__Exercise instructions__
Tally the lines below that hold the string "rojo", and report the tally by itself.

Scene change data
───
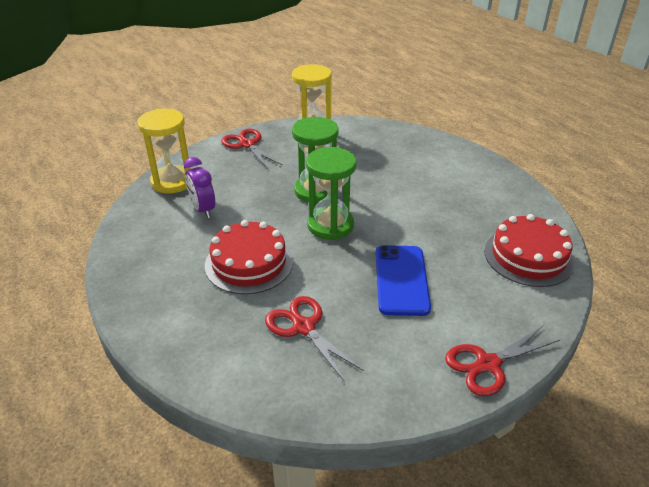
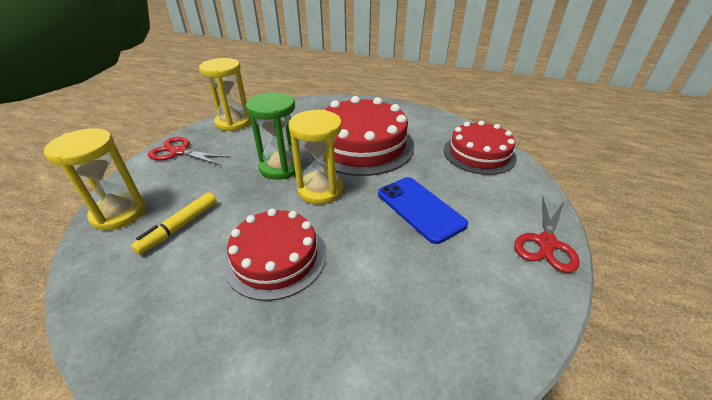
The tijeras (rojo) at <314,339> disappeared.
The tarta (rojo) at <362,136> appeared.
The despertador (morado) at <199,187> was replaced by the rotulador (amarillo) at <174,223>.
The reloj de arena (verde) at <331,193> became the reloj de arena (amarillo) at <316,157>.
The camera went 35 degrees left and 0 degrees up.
───
__Finished exercise__
2